Stored dataset items:
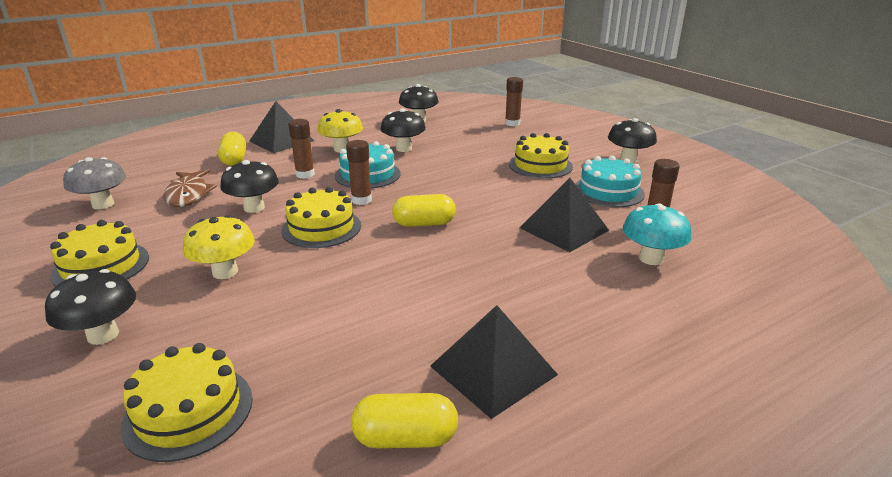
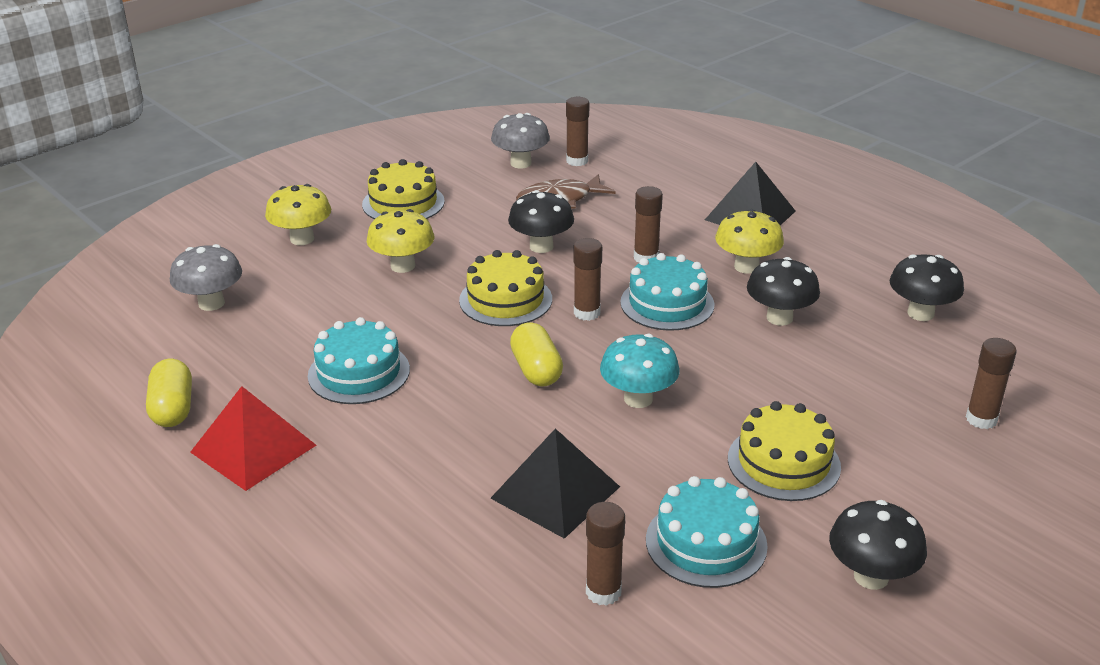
camera: 80 degrees right, 5 degrees up
black mushroom [45,269,136,345] -> yellow mushroom [265,184,331,245]
yellow cake [121,343,253,462] -> grey mushroom [170,244,242,311]
yellow capsule [218,132,246,166] -> none
black pyramid [430,305,558,419] -> red pyramid [190,386,316,491]
turquoise mushroom [623,203,692,265] -> turquoise mushroom moved to [600,334,680,408]
none -> turquoise cake [308,317,410,404]
none -> brown glue stick [566,97,589,166]

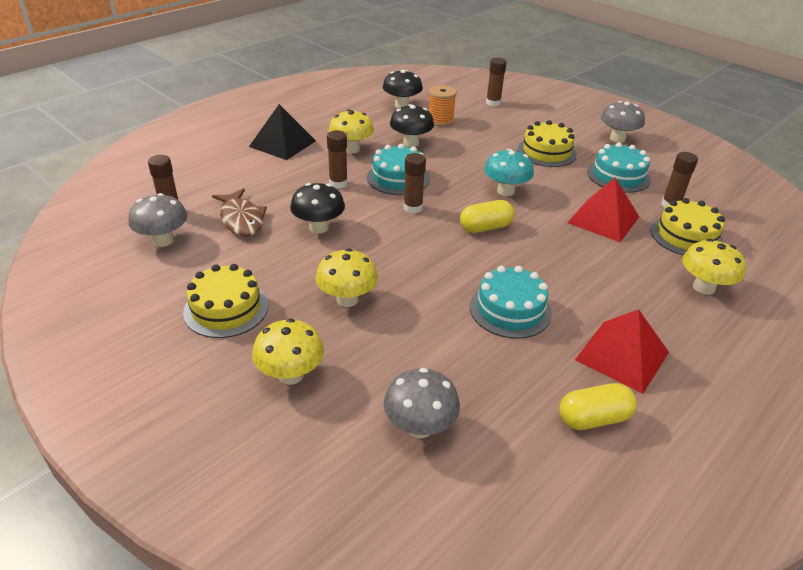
camera: 95 degrees left, 5 degrees up
yellow cake [459,250,552,326] -> yellow cake moved to [650,198,725,255]
black pyramid [490,428,620,539] -> red pyramid [567,178,639,242]
black mushroom [829,500,927,590] -> grey mushroom [601,101,645,143]
none -> orange spool [429,85,457,127]
none -> yellow mushroom [682,239,746,295]

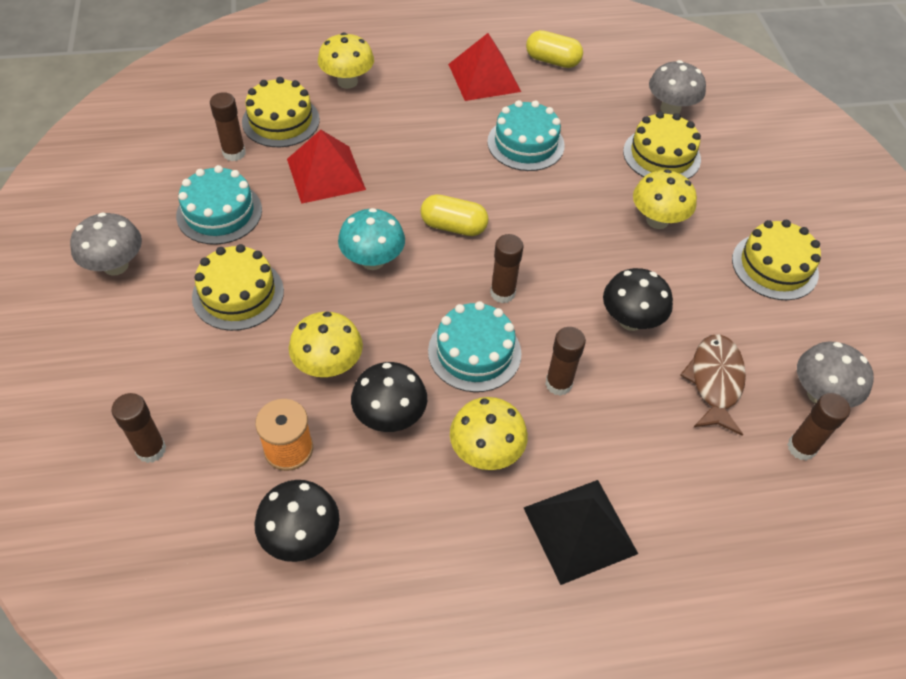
camera: 145 degrees left, 15 degrees up
yellow mushroom [252,319,324,385] -> yellow mushroom moved to [289,312,363,377]
none -> yellow cake [623,111,701,179]

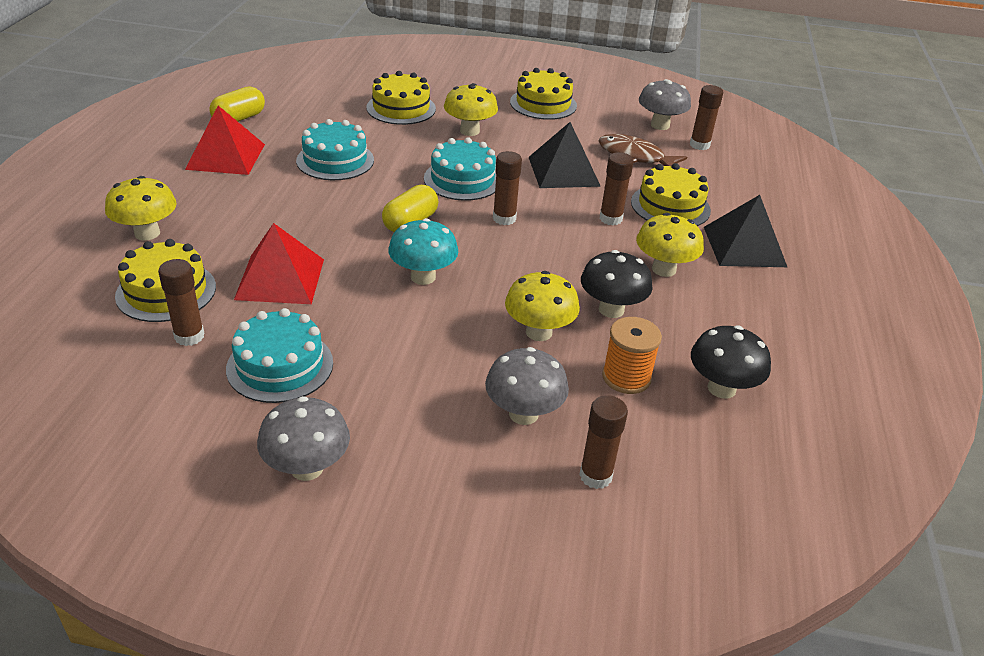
camera: 70 degrees left, 15 degrees down
yellow cake [192,244,284,331] -> yellow cake moved to [631,163,711,226]
turquoise cake [428,301,522,392] -> turquoise cake moved to [424,137,496,201]
black mushroom [603,268,673,331] -> black pyramid [529,122,601,188]
grey mushroom [649,60,706,115] -> grey mushroom moved to [485,347,569,425]

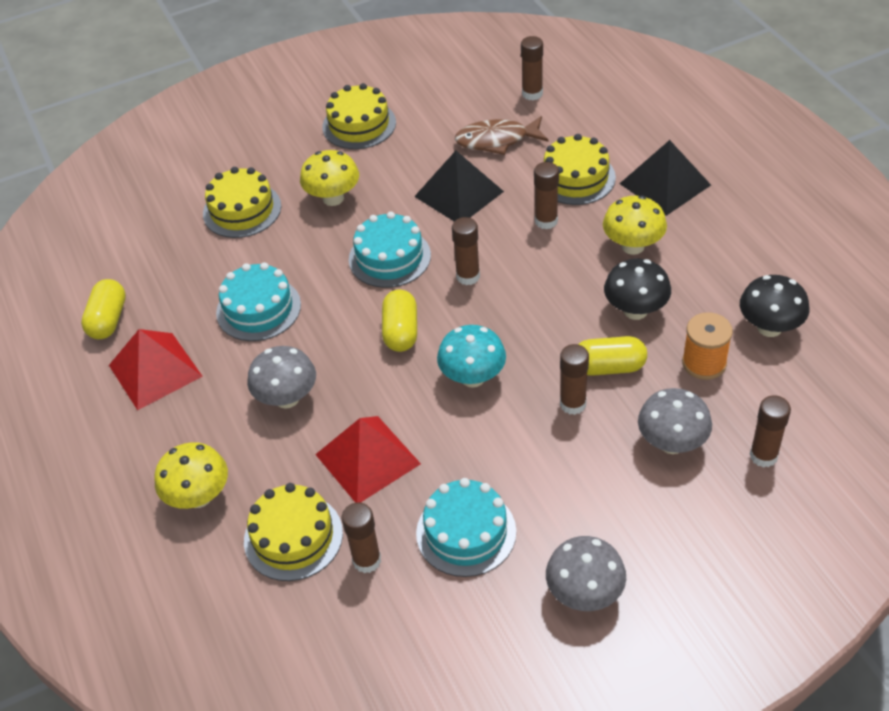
camera: 30 degrees left, 10 degrees up
yellow mushroom [505,271,580,341] -> yellow capsule [578,336,647,376]
grey mushroom [639,79,691,130] -> grey mushroom moved to [247,346,316,409]
none -> brown glue stick [560,344,589,415]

■ Instructions to follow: Out of the records above, please copy exactly the lines from the line with "black pyramid [490,428,620,539]" up to and including the line with "camera: 145 degrees left, 15 degrees up", minus the pictures.

■ Expected answer:
black pyramid [490,428,620,539] -> red pyramid [567,178,639,242]
black mushroom [829,500,927,590] -> grey mushroom [601,101,645,143]
none -> orange spool [429,85,457,127]
none -> yellow mushroom [682,239,746,295]

camera: 145 degrees left, 15 degrees up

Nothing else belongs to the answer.